__Material for this exercise__
+===+

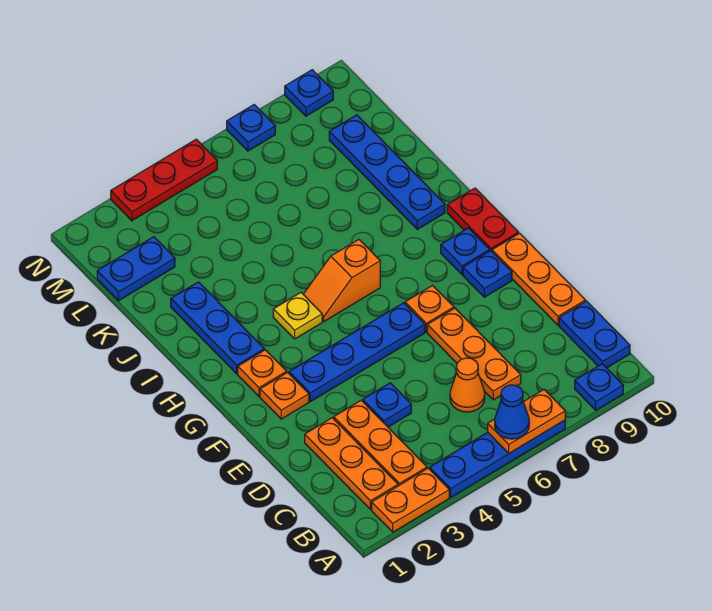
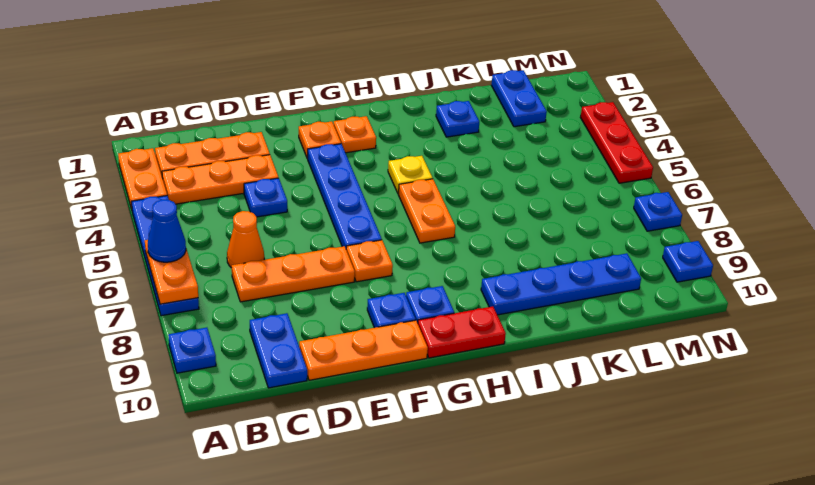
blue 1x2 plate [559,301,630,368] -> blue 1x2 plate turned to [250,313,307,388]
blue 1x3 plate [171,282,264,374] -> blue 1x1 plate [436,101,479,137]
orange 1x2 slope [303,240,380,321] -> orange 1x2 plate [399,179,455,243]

+===+

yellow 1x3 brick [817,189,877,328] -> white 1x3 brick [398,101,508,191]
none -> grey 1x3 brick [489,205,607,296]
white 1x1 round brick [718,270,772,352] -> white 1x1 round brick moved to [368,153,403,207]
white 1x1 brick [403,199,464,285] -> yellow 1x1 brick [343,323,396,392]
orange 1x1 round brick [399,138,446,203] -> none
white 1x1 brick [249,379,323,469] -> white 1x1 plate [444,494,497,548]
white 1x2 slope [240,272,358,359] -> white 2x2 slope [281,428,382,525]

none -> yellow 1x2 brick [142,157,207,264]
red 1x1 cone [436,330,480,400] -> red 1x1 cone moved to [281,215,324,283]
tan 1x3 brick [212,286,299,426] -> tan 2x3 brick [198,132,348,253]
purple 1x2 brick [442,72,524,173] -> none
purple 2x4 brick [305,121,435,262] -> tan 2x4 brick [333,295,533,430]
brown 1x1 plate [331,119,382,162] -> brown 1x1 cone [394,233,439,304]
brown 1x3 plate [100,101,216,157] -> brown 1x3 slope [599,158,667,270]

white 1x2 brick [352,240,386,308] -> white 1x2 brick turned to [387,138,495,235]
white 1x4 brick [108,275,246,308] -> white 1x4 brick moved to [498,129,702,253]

+===+

__Exercise goal__
Only the lines above starting at the line that holds "white 1x2 slope" and ending at the line that holds "brown 1x1 plate" are to be repeated, exactly and in full.

__Task solution__
white 1x2 slope [240,272,358,359] -> white 2x2 slope [281,428,382,525]

none -> yellow 1x2 brick [142,157,207,264]
red 1x1 cone [436,330,480,400] -> red 1x1 cone moved to [281,215,324,283]
tan 1x3 brick [212,286,299,426] -> tan 2x3 brick [198,132,348,253]
purple 1x2 brick [442,72,524,173] -> none
purple 2x4 brick [305,121,435,262] -> tan 2x4 brick [333,295,533,430]
brown 1x1 plate [331,119,382,162] -> brown 1x1 cone [394,233,439,304]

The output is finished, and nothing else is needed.